- TASK ITEM -
Restate every record exactly as it is written, while omitting the pictures it holds.

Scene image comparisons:
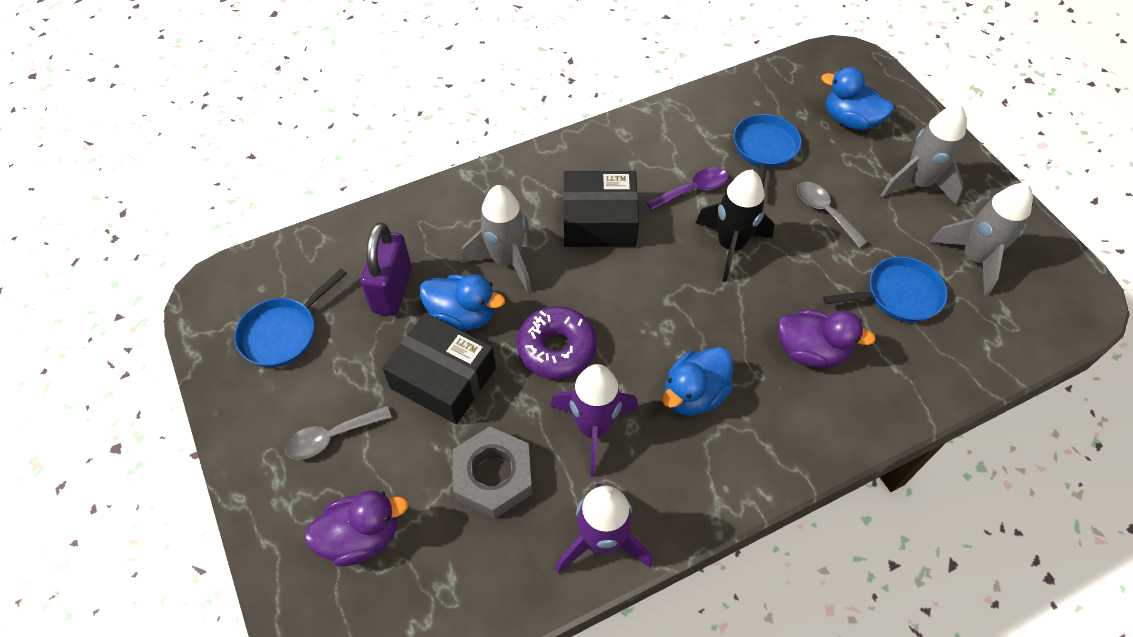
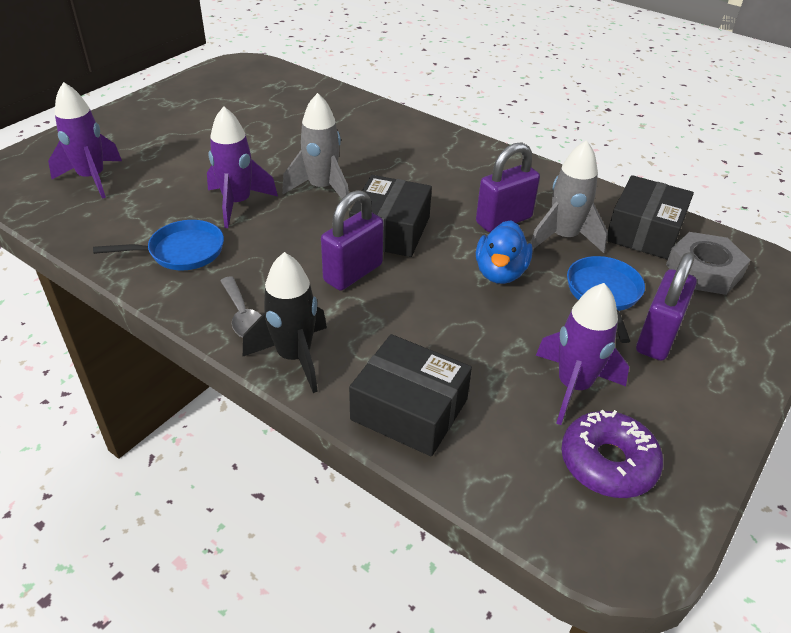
black box: 2 -> 3
blue duck: 3 -> 1
blue pan: 3 -> 2
grey rocket: 3 -> 2
grey spoon: 2 -> 1
purple duck: 2 -> 0
purple padlock: 1 -> 3
purple rocket: 2 -> 3
purple spoon: 1 -> 0

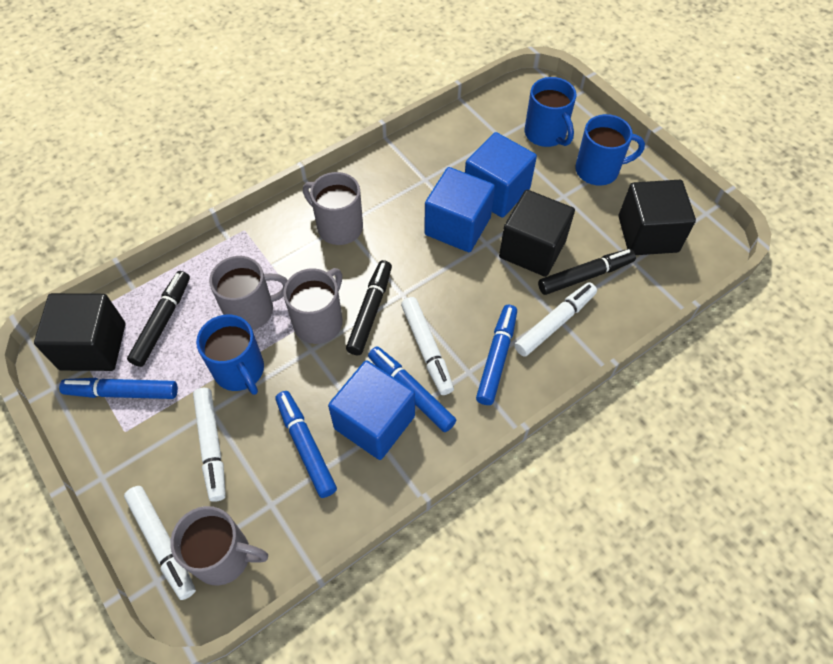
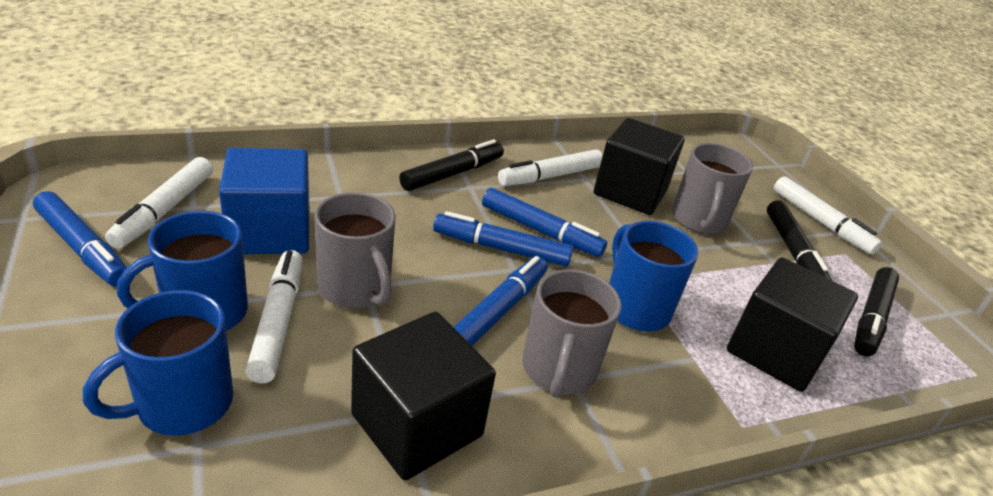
blue cube: 3 -> 1
grey mug: 4 -> 3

- RESPONSE FOR THIS EXERCISE -
black box: 2 -> 3
blue duck: 3 -> 1
blue pan: 3 -> 2
grey rocket: 3 -> 2
grey spoon: 2 -> 1
purple duck: 2 -> 0
purple padlock: 1 -> 3
purple rocket: 2 -> 3
purple spoon: 1 -> 0

blue cube: 3 -> 1
grey mug: 4 -> 3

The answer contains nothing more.